**Exercise:** Could you quote, exactly as they stand, the lines running from the one with "black glue stick: 2 -> 3" to the final line of the material?

══ The input

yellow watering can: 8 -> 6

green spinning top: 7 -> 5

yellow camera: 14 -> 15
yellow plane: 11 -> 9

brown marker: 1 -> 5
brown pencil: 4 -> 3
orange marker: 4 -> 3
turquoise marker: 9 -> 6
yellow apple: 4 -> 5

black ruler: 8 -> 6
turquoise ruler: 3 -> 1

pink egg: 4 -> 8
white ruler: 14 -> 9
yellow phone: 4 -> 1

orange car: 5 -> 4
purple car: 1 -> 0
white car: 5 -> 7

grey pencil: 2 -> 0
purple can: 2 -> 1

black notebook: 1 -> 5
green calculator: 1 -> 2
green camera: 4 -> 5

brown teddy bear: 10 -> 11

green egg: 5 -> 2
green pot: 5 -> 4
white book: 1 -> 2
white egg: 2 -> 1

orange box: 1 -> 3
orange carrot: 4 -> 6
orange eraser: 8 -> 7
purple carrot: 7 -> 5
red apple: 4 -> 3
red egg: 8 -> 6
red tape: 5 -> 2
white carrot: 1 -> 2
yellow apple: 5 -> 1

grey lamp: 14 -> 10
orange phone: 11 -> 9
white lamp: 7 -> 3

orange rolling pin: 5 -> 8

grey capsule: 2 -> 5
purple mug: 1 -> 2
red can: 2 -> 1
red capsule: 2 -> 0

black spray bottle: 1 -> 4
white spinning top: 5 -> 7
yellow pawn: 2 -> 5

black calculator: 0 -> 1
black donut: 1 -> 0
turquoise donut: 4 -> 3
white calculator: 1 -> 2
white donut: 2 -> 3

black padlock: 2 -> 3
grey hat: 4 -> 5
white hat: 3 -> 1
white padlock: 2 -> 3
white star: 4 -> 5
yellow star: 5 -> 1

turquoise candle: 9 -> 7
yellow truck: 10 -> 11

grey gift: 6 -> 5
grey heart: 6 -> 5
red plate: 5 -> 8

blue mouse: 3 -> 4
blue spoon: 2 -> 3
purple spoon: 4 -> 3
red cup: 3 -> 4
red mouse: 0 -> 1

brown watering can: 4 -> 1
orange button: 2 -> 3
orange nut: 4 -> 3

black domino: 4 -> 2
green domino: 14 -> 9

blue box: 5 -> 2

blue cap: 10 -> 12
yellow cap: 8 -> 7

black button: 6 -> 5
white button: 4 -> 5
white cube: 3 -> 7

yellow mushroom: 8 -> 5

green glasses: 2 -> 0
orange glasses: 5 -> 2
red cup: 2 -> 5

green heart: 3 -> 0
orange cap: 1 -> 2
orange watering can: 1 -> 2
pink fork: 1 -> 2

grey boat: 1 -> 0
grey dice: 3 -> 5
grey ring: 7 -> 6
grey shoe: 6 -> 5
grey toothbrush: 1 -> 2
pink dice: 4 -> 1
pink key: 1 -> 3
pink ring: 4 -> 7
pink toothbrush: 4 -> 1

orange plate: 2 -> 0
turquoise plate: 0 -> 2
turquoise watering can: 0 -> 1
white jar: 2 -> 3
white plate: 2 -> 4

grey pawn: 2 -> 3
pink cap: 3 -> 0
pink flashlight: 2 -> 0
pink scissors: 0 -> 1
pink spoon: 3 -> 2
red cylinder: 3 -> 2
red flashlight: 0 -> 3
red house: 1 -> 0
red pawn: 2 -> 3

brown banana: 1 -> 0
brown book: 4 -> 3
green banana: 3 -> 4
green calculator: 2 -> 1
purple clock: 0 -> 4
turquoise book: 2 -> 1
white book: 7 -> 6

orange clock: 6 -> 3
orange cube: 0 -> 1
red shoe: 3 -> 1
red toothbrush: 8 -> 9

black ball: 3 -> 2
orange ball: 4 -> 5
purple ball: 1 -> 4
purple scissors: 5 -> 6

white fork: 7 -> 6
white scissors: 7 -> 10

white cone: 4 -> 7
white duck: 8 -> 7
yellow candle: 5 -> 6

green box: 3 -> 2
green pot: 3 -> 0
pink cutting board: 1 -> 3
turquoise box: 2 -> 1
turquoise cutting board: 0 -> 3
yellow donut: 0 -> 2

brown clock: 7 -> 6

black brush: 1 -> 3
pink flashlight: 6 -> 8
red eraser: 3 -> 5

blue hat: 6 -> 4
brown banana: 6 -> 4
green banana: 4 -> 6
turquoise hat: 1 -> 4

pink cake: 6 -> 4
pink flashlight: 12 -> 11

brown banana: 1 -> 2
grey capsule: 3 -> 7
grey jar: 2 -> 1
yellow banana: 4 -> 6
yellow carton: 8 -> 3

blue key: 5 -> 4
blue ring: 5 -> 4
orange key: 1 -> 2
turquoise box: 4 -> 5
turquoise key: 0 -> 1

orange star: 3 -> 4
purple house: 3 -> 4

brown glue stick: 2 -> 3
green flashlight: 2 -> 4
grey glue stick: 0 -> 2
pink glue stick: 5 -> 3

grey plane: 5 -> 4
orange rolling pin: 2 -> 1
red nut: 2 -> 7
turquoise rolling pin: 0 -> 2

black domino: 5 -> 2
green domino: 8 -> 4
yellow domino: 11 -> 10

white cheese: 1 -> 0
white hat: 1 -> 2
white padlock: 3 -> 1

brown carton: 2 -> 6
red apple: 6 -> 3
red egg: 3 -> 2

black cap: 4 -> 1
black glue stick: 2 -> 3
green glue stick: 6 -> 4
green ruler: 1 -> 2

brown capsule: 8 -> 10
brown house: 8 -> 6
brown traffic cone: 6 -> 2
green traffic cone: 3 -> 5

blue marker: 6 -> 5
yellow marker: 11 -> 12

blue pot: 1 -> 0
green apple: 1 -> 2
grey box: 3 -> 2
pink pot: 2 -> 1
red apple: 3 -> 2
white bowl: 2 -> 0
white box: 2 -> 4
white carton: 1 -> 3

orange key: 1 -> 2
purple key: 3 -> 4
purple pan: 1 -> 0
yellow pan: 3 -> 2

════

**Completed task:**
black glue stick: 2 -> 3
green glue stick: 6 -> 4
green ruler: 1 -> 2

brown capsule: 8 -> 10
brown house: 8 -> 6
brown traffic cone: 6 -> 2
green traffic cone: 3 -> 5

blue marker: 6 -> 5
yellow marker: 11 -> 12

blue pot: 1 -> 0
green apple: 1 -> 2
grey box: 3 -> 2
pink pot: 2 -> 1
red apple: 3 -> 2
white bowl: 2 -> 0
white box: 2 -> 4
white carton: 1 -> 3

orange key: 1 -> 2
purple key: 3 -> 4
purple pan: 1 -> 0
yellow pan: 3 -> 2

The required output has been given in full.